Exercise directions
Give again, exactly as written, each line of the material below starting at the line that contains "(431, 164) = (347, 158): orange" and ending at the line that contains "(486, 466) = (457, 447): orange". Both ends count, and no other line does.

Task material
■ ■ ■

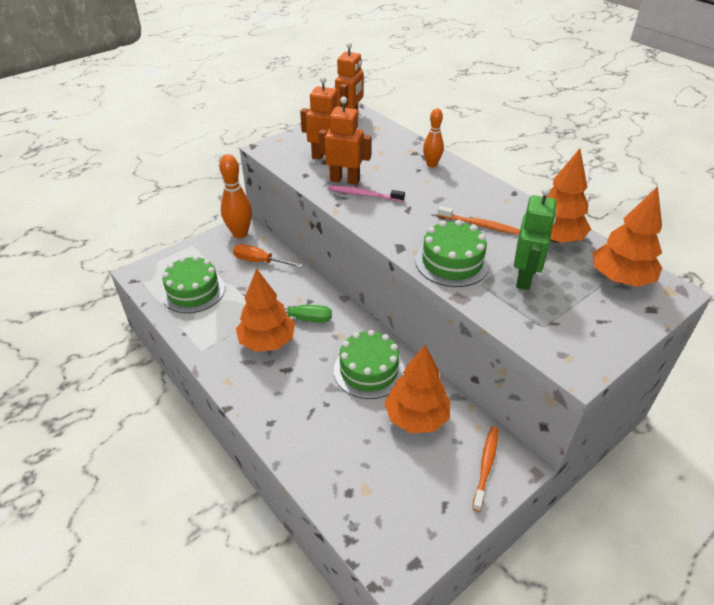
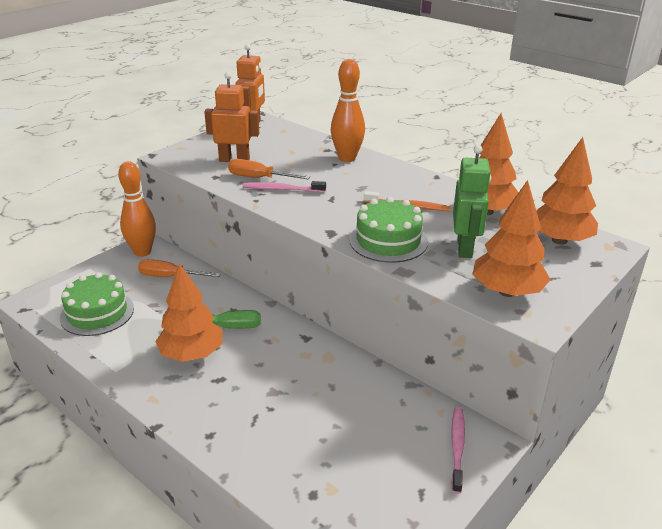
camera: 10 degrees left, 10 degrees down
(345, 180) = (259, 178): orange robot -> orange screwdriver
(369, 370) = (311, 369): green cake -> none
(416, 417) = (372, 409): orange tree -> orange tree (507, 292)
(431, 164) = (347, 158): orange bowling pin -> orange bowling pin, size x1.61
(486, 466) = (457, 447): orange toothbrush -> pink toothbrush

■ ■ ■

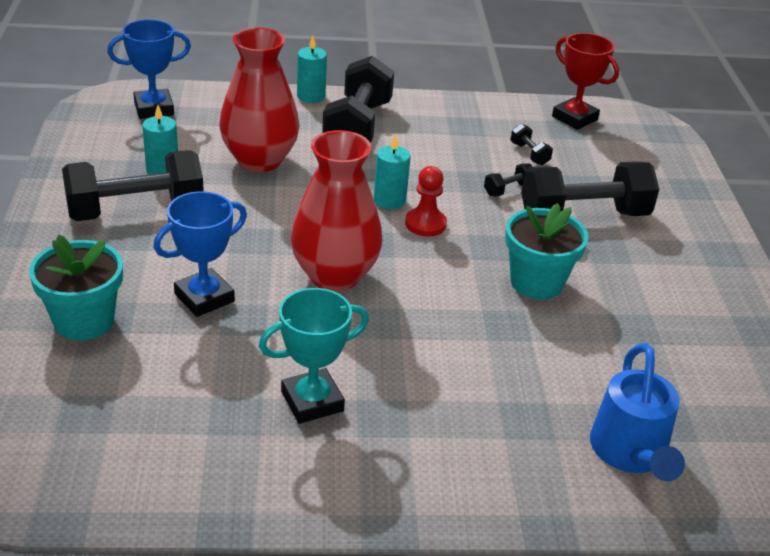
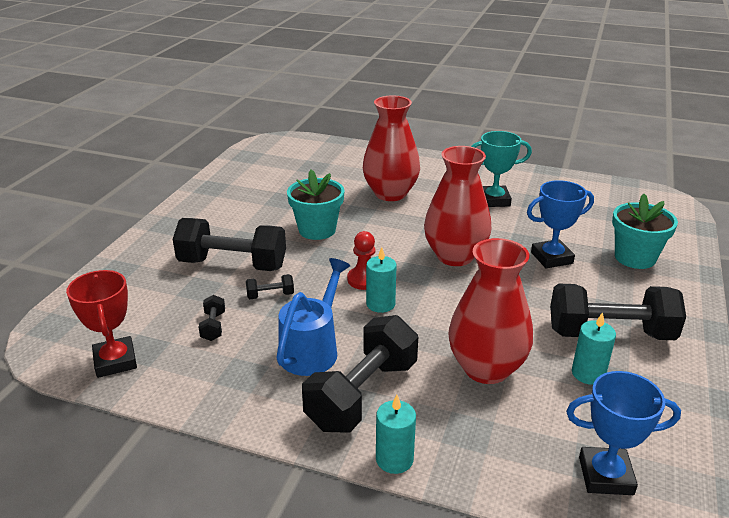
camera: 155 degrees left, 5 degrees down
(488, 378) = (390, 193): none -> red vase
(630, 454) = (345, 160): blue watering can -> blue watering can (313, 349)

■ ■ ■

Response
(431, 164) = (347, 158): orange bowling pin -> orange bowling pin, size x1.61
(486, 466) = (457, 447): orange toothbrush -> pink toothbrush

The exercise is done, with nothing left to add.